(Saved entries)
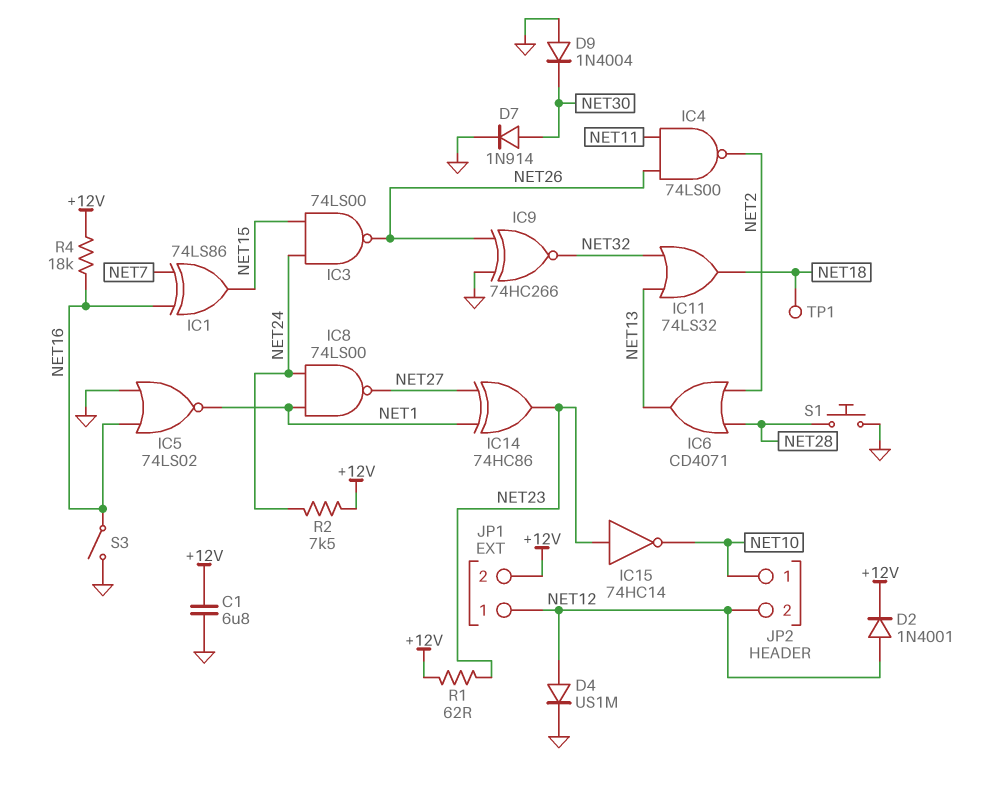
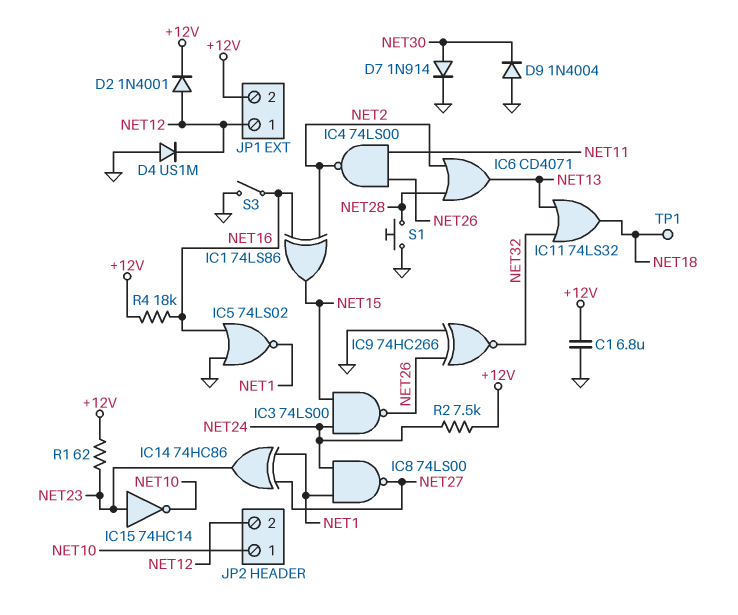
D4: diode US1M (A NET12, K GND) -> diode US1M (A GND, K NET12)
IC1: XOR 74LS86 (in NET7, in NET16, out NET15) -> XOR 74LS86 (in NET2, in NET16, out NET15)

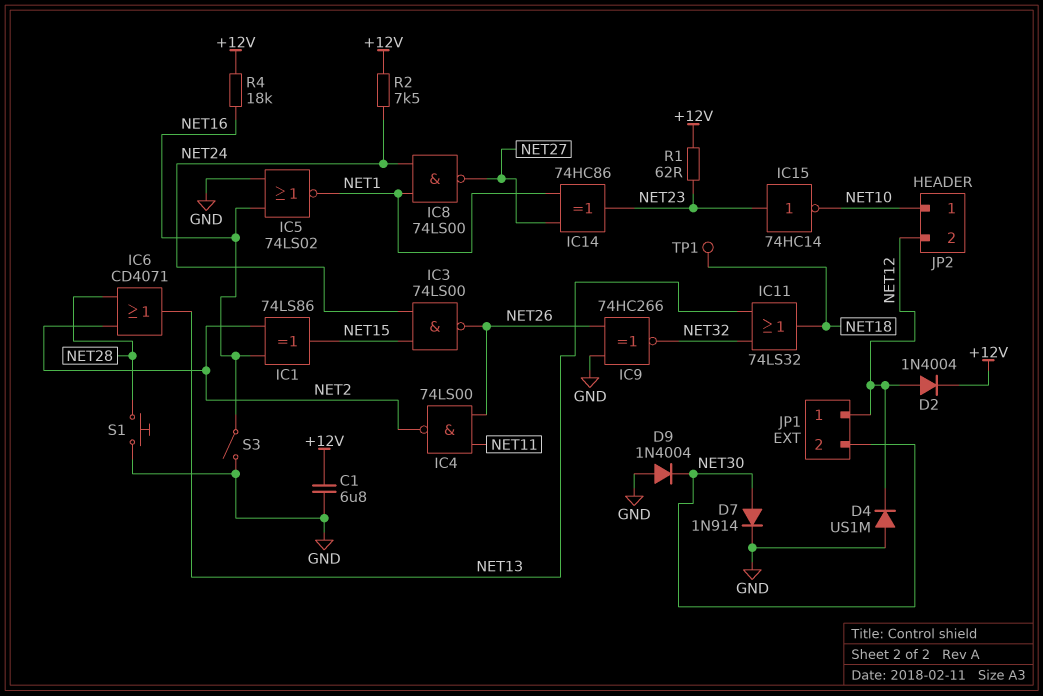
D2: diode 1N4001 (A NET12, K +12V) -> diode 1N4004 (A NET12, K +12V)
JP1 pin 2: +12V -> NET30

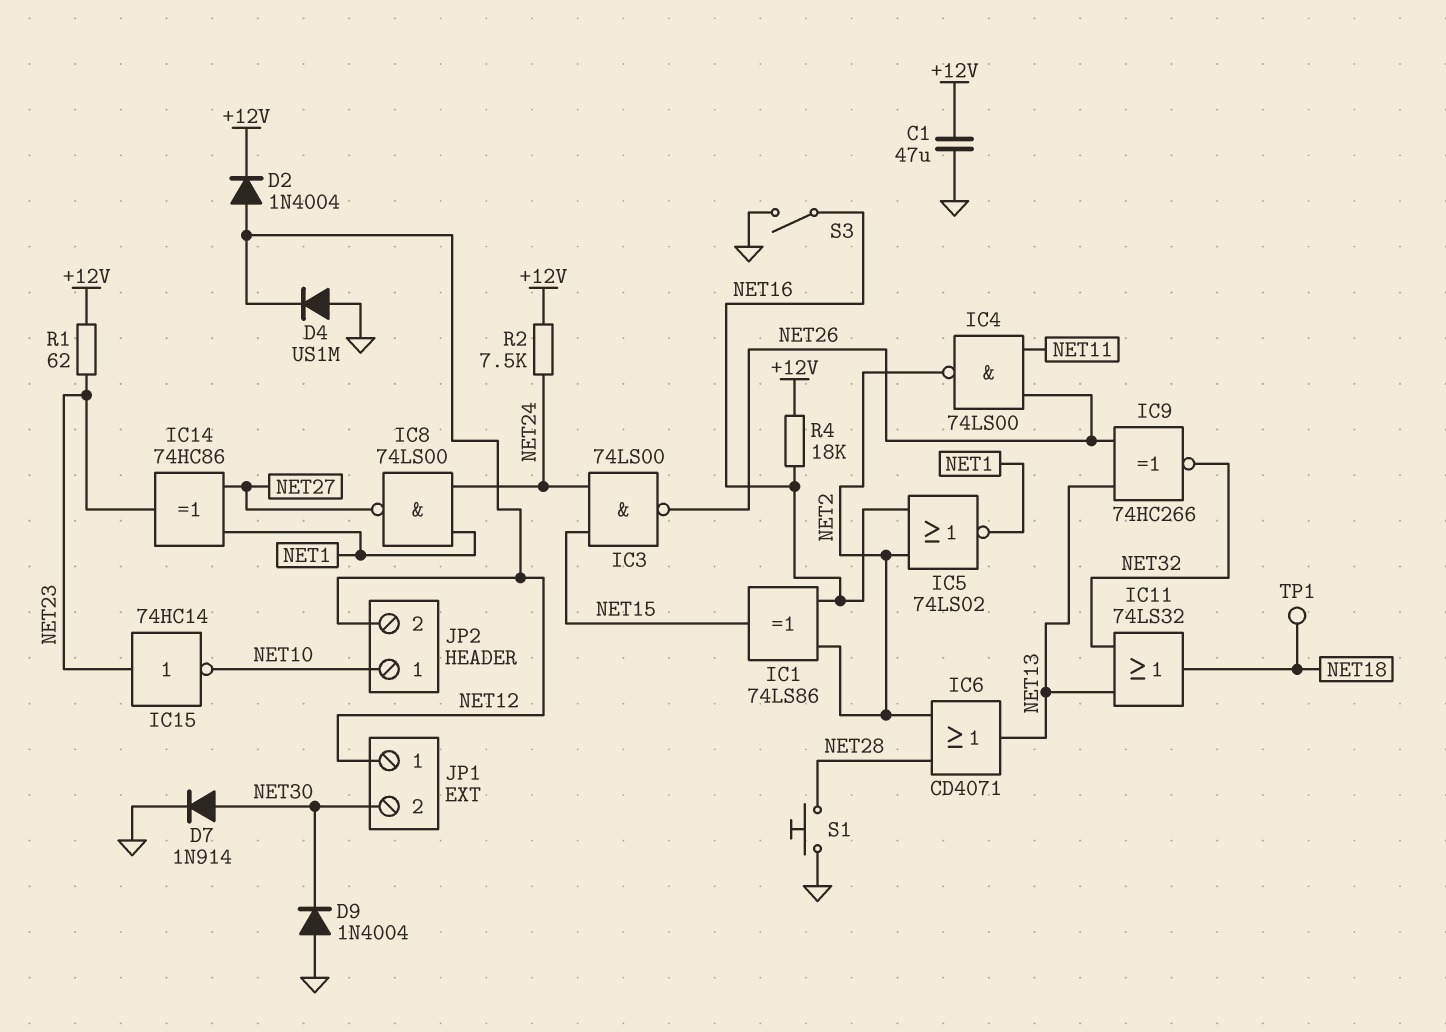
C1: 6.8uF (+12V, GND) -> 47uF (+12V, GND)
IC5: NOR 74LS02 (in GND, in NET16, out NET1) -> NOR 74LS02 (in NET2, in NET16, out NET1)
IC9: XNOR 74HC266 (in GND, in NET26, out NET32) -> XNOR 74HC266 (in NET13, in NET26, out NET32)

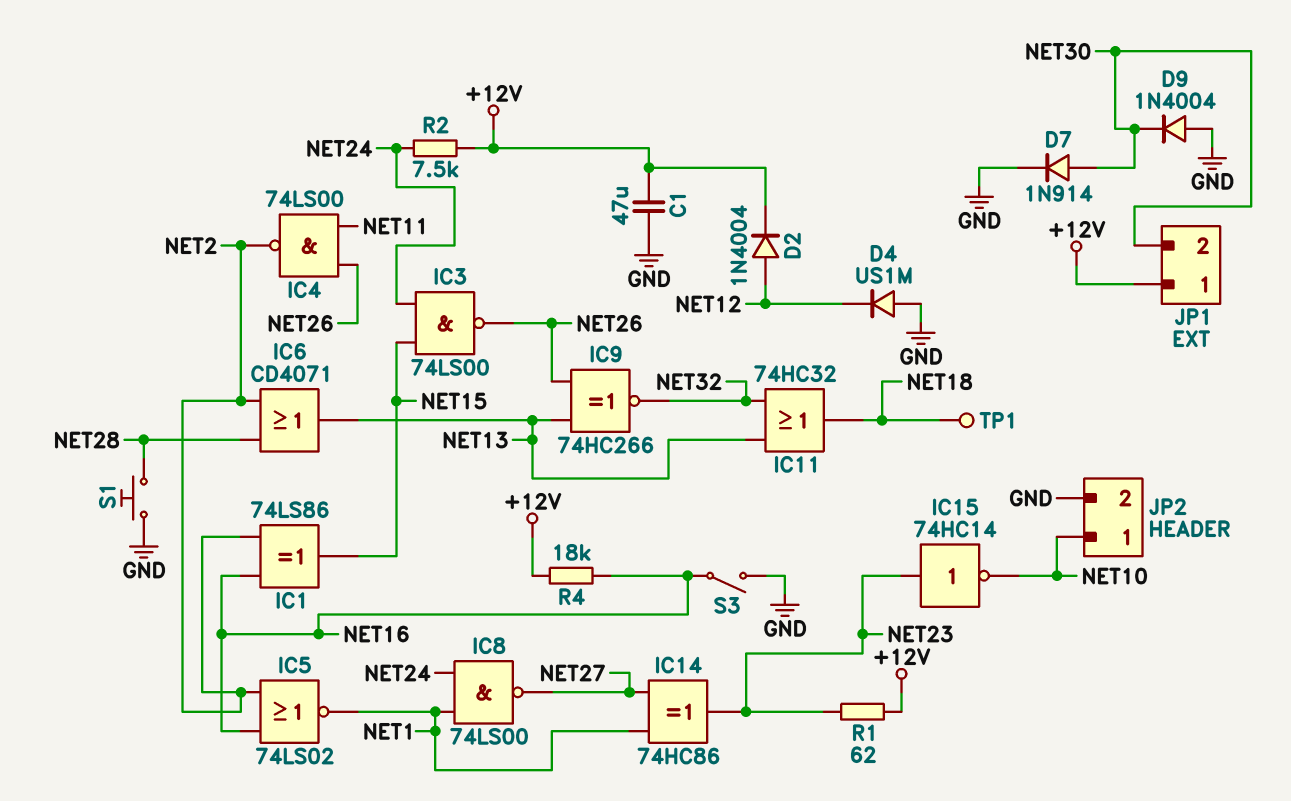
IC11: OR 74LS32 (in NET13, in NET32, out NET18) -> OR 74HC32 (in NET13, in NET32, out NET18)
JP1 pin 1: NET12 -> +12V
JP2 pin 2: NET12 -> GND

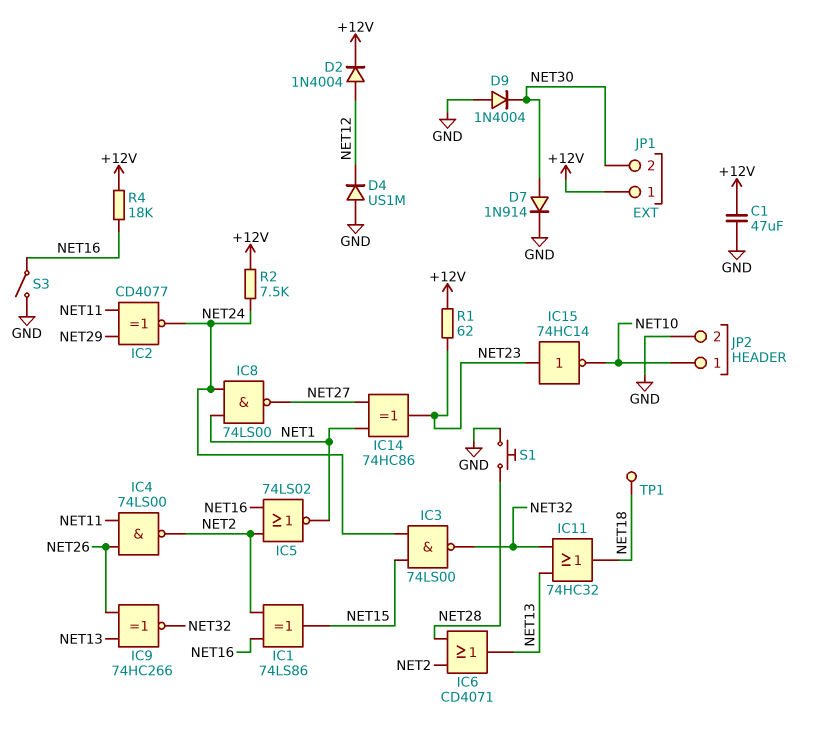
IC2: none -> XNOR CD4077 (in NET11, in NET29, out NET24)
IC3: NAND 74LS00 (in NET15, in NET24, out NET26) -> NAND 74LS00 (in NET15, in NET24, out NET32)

- [TASK DETAILS] Images must not appear; print each record precisely as it reads.

- [EXERCISE OUTPUT]
D4: diode US1M (A NET12, K GND) -> diode US1M (A GND, K NET12)
IC1: XOR 74LS86 (in NET7, in NET16, out NET15) -> XOR 74LS86 (in NET2, in NET16, out NET15)

D2: diode 1N4001 (A NET12, K +12V) -> diode 1N4004 (A NET12, K +12V)
JP1 pin 2: +12V -> NET30

C1: 6.8uF (+12V, GND) -> 47uF (+12V, GND)
IC5: NOR 74LS02 (in GND, in NET16, out NET1) -> NOR 74LS02 (in NET2, in NET16, out NET1)
IC9: XNOR 74HC266 (in GND, in NET26, out NET32) -> XNOR 74HC266 (in NET13, in NET26, out NET32)

IC11: OR 74LS32 (in NET13, in NET32, out NET18) -> OR 74HC32 (in NET13, in NET32, out NET18)
JP1 pin 1: NET12 -> +12V
JP2 pin 2: NET12 -> GND

IC2: none -> XNOR CD4077 (in NET11, in NET29, out NET24)
IC3: NAND 74LS00 (in NET15, in NET24, out NET26) -> NAND 74LS00 (in NET15, in NET24, out NET32)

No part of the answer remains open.